Spatial object tracking data
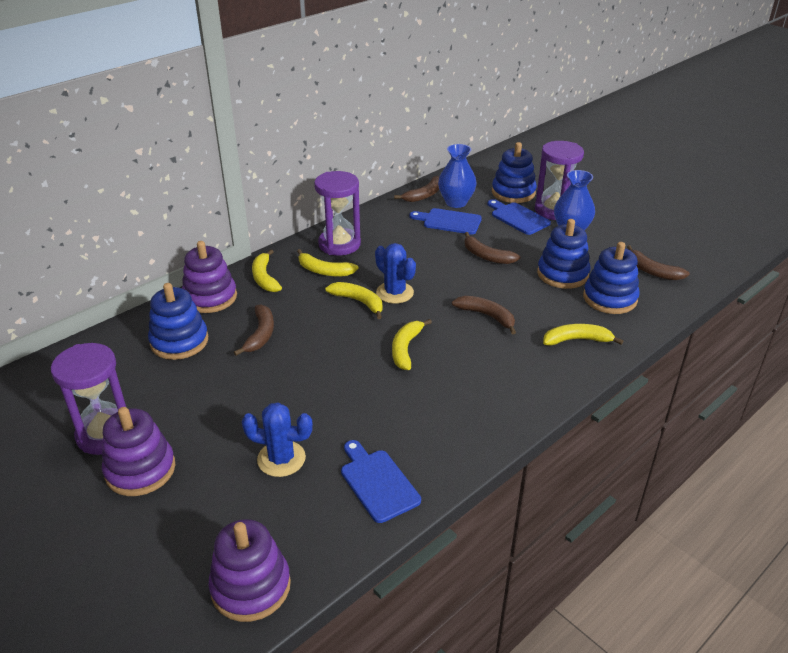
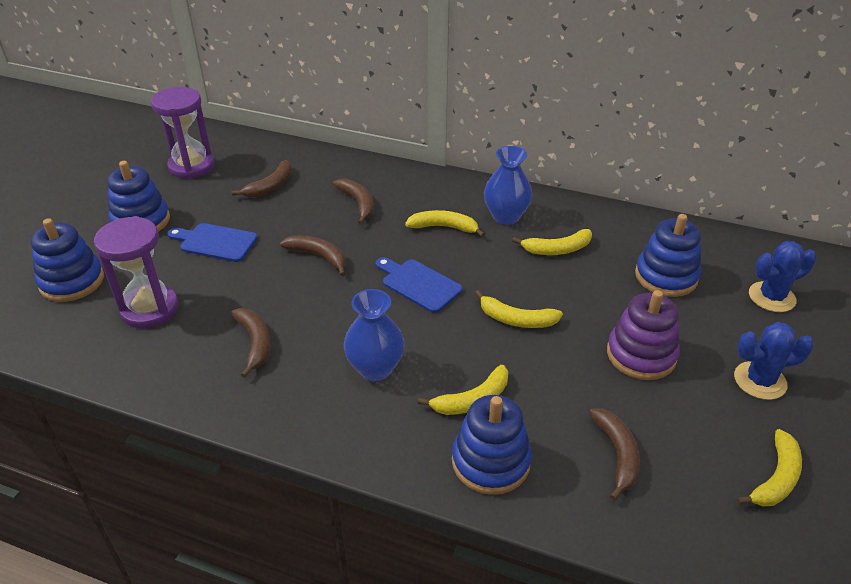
blue cutting board: 3 -> 2
purple hourglass: 3 -> 2
purple stacking toy: 3 -> 1

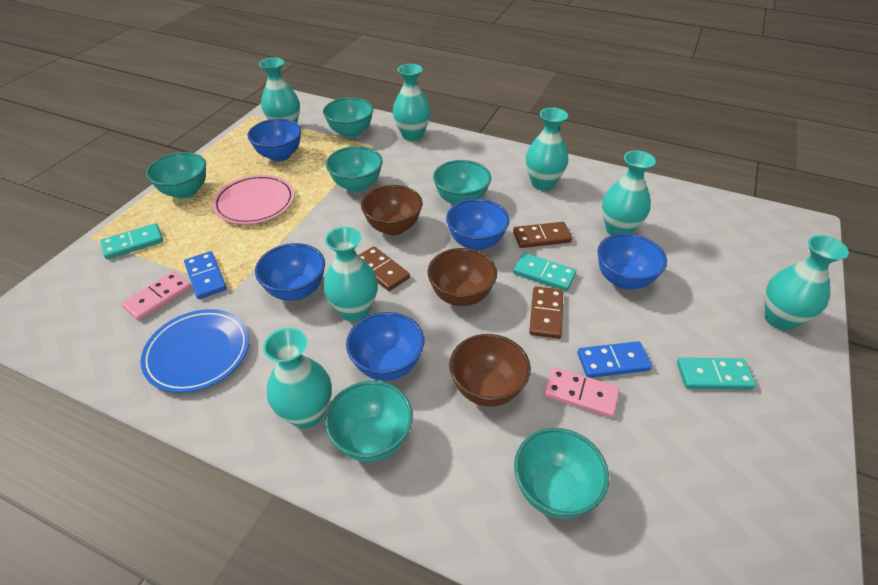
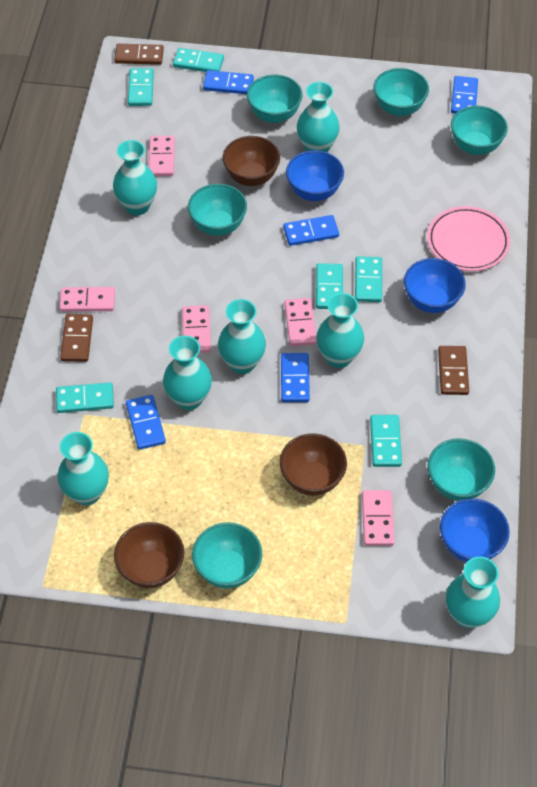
blue bowl: 5 -> 3
blue domino: 2 -> 5
blue plate: 1 -> 0
pink domino: 2 -> 5
turquoise domino: 3 -> 6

--- EXERCISE DIRECTIONS ---
Could the data above be repeated exactly, with every picture dropped?

--- ANSWER AREA ---
blue cutting board: 3 -> 2
purple hourglass: 3 -> 2
purple stacking toy: 3 -> 1

blue bowl: 5 -> 3
blue domino: 2 -> 5
blue plate: 1 -> 0
pink domino: 2 -> 5
turquoise domino: 3 -> 6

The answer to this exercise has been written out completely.